-- start RECORDS TO PROCESS --

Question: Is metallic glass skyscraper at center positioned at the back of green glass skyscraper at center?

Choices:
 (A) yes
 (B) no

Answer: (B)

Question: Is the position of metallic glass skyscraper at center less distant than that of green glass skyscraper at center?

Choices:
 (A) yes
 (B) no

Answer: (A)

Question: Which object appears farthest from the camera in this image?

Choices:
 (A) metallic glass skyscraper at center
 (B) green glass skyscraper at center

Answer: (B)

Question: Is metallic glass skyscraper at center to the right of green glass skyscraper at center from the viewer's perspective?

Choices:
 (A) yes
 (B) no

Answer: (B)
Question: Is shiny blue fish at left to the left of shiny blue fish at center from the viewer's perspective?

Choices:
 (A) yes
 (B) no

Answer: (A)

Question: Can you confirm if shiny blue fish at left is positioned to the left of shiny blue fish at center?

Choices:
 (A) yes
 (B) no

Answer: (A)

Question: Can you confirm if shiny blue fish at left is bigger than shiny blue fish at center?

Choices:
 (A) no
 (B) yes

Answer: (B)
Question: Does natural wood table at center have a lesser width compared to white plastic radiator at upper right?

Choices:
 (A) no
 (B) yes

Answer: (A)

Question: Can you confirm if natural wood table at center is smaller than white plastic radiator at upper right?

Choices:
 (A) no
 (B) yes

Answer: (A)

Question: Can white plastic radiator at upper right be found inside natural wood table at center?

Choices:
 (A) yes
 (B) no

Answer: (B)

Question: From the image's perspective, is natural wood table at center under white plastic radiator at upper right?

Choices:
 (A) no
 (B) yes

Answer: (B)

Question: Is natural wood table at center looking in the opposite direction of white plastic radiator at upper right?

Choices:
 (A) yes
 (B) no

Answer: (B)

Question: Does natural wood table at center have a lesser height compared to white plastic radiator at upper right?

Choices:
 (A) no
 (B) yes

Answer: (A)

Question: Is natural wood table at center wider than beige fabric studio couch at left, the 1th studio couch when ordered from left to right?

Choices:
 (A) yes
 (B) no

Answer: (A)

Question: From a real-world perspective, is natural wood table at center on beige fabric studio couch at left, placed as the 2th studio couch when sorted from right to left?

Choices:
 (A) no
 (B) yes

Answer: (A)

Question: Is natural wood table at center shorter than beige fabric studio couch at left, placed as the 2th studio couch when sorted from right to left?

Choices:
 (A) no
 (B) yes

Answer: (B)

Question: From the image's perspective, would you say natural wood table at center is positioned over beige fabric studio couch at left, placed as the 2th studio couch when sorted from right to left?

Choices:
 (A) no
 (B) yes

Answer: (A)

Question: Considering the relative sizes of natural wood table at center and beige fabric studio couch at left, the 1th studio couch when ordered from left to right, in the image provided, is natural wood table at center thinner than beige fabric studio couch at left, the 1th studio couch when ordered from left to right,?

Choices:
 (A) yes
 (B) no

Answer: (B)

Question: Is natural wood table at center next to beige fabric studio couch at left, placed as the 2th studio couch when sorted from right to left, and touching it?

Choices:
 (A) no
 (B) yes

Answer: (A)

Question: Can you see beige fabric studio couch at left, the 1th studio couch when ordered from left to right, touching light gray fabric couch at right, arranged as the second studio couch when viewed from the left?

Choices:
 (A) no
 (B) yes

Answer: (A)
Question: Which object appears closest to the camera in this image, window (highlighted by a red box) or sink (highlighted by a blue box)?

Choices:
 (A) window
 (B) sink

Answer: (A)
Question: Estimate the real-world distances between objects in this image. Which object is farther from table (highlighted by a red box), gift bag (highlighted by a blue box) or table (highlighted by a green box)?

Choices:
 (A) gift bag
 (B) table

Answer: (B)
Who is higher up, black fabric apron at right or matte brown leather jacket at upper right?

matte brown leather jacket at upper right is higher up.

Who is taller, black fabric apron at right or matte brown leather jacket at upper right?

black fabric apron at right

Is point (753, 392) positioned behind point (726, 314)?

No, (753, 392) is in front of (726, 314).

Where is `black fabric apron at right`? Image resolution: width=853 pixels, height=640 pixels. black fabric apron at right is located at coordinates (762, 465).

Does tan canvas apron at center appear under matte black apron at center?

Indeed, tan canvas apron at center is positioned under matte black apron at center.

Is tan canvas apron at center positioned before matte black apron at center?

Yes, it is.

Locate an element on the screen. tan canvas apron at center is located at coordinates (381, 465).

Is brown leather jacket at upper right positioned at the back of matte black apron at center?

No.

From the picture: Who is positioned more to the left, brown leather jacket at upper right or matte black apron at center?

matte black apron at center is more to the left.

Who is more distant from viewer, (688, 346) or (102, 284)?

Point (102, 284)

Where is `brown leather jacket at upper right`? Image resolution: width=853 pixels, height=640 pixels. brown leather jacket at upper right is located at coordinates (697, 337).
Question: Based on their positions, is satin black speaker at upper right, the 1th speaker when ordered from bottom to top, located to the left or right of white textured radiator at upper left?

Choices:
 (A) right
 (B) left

-- end RECORDS TO PROCESS --

Which lines in the records contain the string "coordinates"? Pull out every one of them in full.

■ EXERCISE SOLUTION ■
Where is `black fabric apron at right`? Image resolution: width=853 pixels, height=640 pixels. black fabric apron at right is located at coordinates (762, 465).
Locate an element on the screen. tan canvas apron at center is located at coordinates (381, 465).
Where is `brown leather jacket at upper right`? Image resolution: width=853 pixels, height=640 pixels. brown leather jacket at upper right is located at coordinates (697, 337).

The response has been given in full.